Data entries:
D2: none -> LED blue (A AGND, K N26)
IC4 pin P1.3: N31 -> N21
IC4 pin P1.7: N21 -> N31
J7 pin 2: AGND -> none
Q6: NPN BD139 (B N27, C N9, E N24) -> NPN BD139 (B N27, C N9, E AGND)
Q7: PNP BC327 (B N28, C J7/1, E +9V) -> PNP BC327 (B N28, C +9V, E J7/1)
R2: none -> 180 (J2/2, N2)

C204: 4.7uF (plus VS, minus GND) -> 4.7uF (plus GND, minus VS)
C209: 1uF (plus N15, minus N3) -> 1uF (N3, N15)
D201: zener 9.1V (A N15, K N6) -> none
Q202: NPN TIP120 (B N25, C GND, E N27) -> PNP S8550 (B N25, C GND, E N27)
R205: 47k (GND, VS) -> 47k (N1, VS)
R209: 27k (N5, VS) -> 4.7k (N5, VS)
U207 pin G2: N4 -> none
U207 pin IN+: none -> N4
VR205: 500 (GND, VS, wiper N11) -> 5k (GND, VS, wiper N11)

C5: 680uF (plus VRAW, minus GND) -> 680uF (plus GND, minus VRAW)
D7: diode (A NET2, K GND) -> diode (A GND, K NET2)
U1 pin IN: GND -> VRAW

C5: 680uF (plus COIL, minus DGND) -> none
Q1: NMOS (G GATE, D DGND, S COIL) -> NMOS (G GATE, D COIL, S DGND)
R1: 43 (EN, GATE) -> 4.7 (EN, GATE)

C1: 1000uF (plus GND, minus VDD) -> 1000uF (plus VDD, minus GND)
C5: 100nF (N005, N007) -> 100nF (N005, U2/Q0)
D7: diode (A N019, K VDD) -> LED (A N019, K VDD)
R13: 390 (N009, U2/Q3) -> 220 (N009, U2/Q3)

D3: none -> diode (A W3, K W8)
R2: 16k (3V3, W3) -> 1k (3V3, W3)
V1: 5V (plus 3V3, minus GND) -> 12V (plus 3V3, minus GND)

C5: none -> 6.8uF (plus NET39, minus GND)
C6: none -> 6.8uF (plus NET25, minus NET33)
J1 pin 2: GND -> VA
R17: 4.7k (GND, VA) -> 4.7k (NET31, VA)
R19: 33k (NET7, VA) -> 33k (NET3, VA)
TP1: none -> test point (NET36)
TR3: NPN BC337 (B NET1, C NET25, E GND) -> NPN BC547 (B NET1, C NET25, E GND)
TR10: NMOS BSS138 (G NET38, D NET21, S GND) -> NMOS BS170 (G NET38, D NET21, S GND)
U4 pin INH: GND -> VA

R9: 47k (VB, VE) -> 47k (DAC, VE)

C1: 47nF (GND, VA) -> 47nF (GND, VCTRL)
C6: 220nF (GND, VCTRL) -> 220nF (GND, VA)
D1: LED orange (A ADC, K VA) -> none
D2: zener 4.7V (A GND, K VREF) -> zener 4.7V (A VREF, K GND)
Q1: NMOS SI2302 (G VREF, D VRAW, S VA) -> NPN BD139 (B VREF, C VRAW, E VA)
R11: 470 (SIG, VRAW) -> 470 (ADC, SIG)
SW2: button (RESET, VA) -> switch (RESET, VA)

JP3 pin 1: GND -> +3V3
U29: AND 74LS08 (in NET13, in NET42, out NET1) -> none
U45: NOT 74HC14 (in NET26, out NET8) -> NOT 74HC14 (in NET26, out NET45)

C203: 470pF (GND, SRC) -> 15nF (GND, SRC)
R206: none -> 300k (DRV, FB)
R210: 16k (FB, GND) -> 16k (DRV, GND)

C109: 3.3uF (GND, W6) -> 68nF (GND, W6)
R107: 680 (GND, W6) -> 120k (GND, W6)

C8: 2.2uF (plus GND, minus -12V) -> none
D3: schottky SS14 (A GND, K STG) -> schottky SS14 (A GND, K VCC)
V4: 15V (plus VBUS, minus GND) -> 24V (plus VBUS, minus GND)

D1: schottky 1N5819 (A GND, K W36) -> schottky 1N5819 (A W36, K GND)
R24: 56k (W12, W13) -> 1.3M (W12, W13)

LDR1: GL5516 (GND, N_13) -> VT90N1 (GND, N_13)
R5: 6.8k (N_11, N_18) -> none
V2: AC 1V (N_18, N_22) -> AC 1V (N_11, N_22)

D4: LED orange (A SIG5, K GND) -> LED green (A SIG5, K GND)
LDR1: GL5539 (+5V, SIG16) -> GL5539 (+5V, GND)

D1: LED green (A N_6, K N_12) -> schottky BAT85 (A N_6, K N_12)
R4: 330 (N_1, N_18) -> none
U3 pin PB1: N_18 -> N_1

TASK: Write out, from the lines above, only those from the line with "Q6: NPN BD139" to the line with "J1 pin 2: GND -> VA", exactly as given, including the first and the last.

FINISHED EXERCISE:
Q6: NPN BD139 (B N27, C N9, E N24) -> NPN BD139 (B N27, C N9, E AGND)
Q7: PNP BC327 (B N28, C J7/1, E +9V) -> PNP BC327 (B N28, C +9V, E J7/1)
R2: none -> 180 (J2/2, N2)

C204: 4.7uF (plus VS, minus GND) -> 4.7uF (plus GND, minus VS)
C209: 1uF (plus N15, minus N3) -> 1uF (N3, N15)
D201: zener 9.1V (A N15, K N6) -> none
Q202: NPN TIP120 (B N25, C GND, E N27) -> PNP S8550 (B N25, C GND, E N27)
R205: 47k (GND, VS) -> 47k (N1, VS)
R209: 27k (N5, VS) -> 4.7k (N5, VS)
U207 pin G2: N4 -> none
U207 pin IN+: none -> N4
VR205: 500 (GND, VS, wiper N11) -> 5k (GND, VS, wiper N11)

C5: 680uF (plus VRAW, minus GND) -> 680uF (plus GND, minus VRAW)
D7: diode (A NET2, K GND) -> diode (A GND, K NET2)
U1 pin IN: GND -> VRAW

C5: 680uF (plus COIL, minus DGND) -> none
Q1: NMOS (G GATE, D DGND, S COIL) -> NMOS (G GATE, D COIL, S DGND)
R1: 43 (EN, GATE) -> 4.7 (EN, GATE)

C1: 1000uF (plus GND, minus VDD) -> 1000uF (plus VDD, minus GND)
C5: 100nF (N005, N007) -> 100nF (N005, U2/Q0)
D7: diode (A N019, K VDD) -> LED (A N019, K VDD)
R13: 390 (N009, U2/Q3) -> 220 (N009, U2/Q3)

D3: none -> diode (A W3, K W8)
R2: 16k (3V3, W3) -> 1k (3V3, W3)
V1: 5V (plus 3V3, minus GND) -> 12V (plus 3V3, minus GND)

C5: none -> 6.8uF (plus NET39, minus GND)
C6: none -> 6.8uF (plus NET25, minus NET33)
J1 pin 2: GND -> VA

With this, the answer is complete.